[Scene change data]

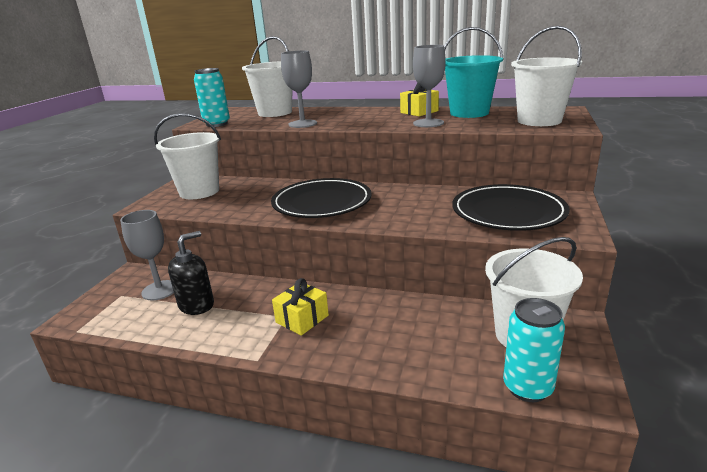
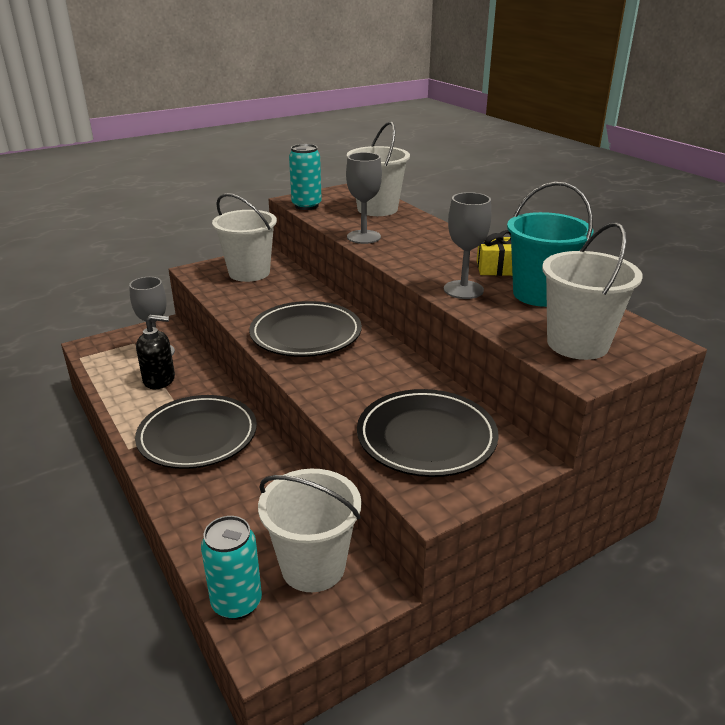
camera: 40 degrees right, 5 degrees up
(302, 319) = (197, 436): yellow gift -> black plate

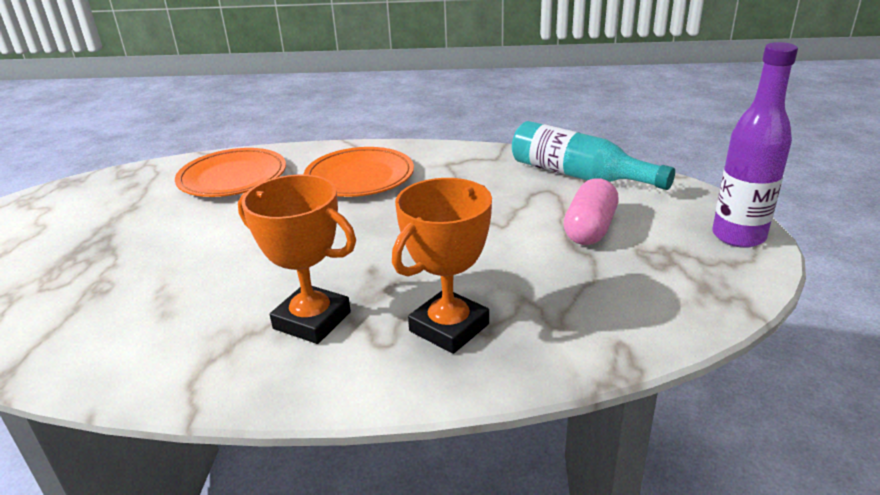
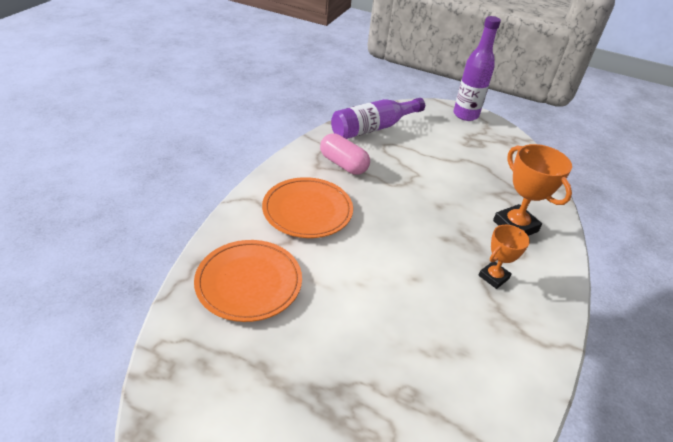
camera: 75 degrees left, 10 degrees up
(312, 320) = (493, 277): orange trophy -> orange trophy, size x0.62
(579, 175) = (373, 128): turquoise bottle -> purple bottle
(589, 229) = (437, 149): pink capsule -> pink capsule (343, 164)

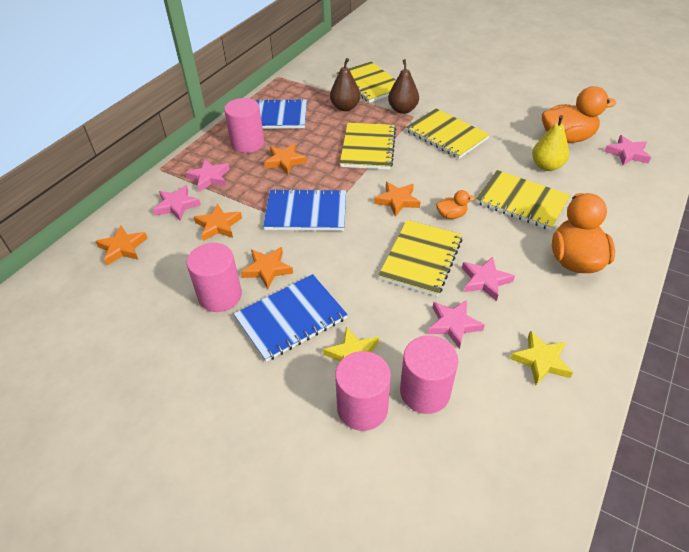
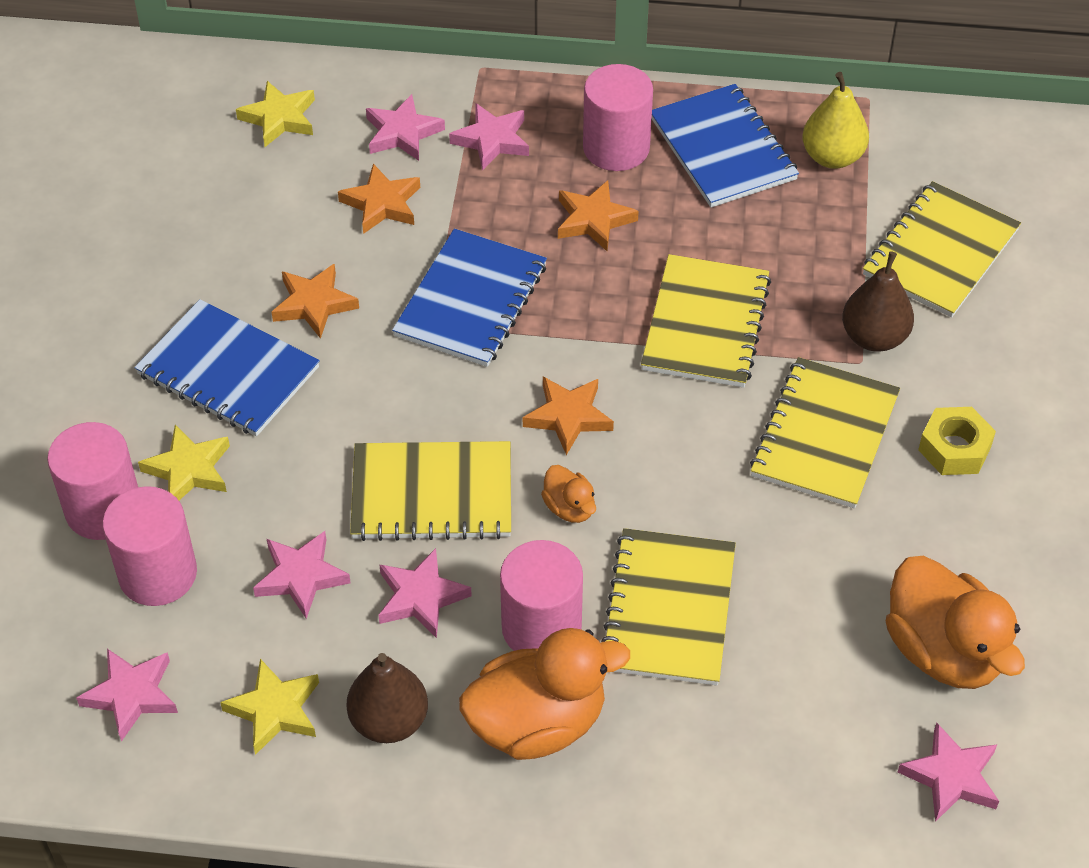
camera: 65 degrees right, 5 degrees up
(123, 248) = (279, 118): orange star -> yellow star
(220, 295) = (236, 272): pink cylinder -> pink cylinder (541, 627)
(306, 212) = (471, 301): blue notebook -> blue notebook turned 45 degrees clockwise
(345, 107) = (823, 243): brown pear -> brown pear (389, 721)
(368, 148) = (706, 324): yellow notebook -> yellow notebook turned 60 degrees counterclockwise
(468, 108) = (954, 448): none -> yellow nut
(512, 429) = (131, 695): none -> pink star
(546, 166) = (814, 631): yellow pear -> yellow pear (832, 157)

Exercise:
Using the data above, transcribe exactly the lines between those containing "(302, 319) = (197, 436): yellow" and "(123, 248) = (279, 118): orange", inclusive, and leave every picture behind.

Task result:
(302, 319) = (197, 436): yellow gift -> black plate

camera: 75 degrees left, 10 degrees up
(312, 320) = (493, 277): orange trophy -> orange trophy, size x0.62
(579, 175) = (373, 128): turquoise bottle -> purple bottle
(589, 229) = (437, 149): pink capsule -> pink capsule (343, 164)

camera: 65 degrees right, 5 degrees up
(123, 248) = (279, 118): orange star -> yellow star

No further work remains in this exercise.